== WORK INSTRUCTIONS ==
Copy nothing but the lines below running from the line containing "grey tile H3:I3" through the line containing "grey tile I5:J5", both end lines included.

== DATASET CONTENT ==

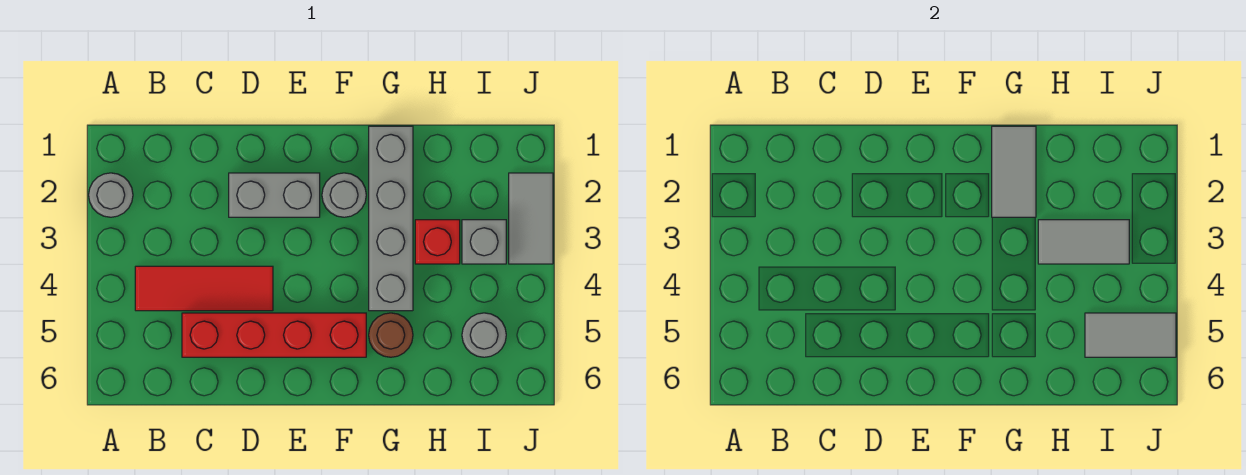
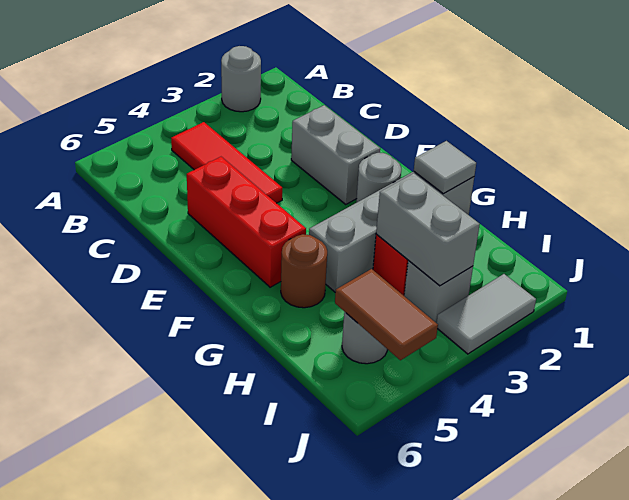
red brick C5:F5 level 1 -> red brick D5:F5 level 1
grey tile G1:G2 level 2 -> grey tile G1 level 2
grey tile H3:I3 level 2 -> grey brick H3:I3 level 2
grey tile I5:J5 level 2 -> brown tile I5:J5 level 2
---
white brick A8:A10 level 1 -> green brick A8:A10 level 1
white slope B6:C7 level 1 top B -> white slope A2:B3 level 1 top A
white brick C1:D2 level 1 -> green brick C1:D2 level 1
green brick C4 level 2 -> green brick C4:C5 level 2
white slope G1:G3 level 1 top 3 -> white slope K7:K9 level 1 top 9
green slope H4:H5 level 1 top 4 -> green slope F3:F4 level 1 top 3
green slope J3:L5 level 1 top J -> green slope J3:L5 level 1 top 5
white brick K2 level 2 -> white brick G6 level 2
--
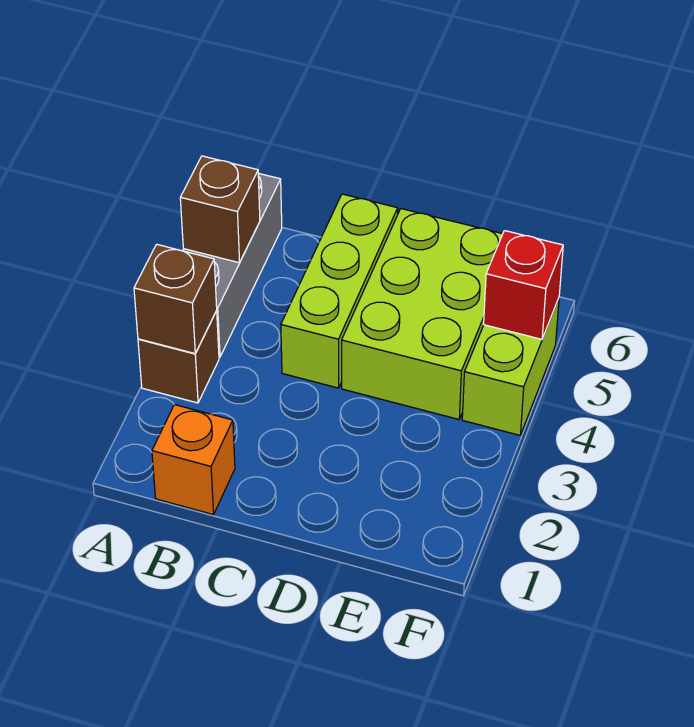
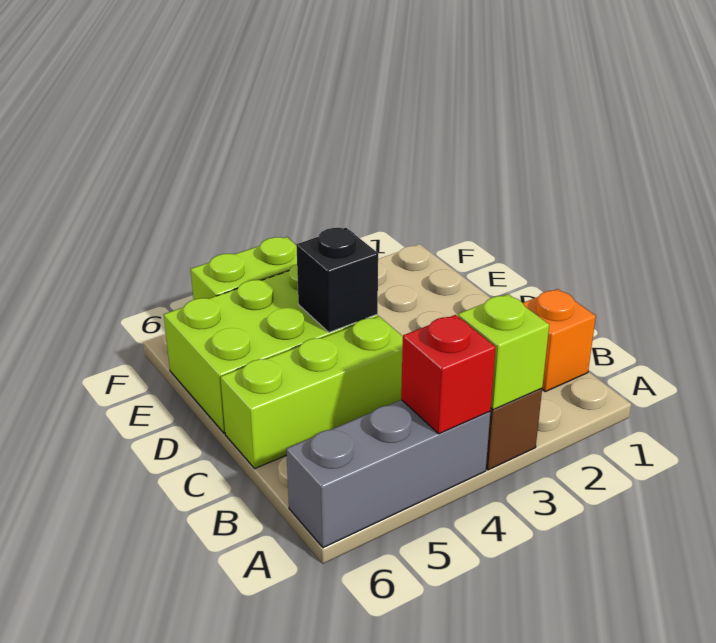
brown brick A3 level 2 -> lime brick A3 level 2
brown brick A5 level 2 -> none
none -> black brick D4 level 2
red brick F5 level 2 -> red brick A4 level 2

== RESPONSE AREA ==
grey tile H3:I3 level 2 -> grey brick H3:I3 level 2
grey tile I5:J5 level 2 -> brown tile I5:J5 level 2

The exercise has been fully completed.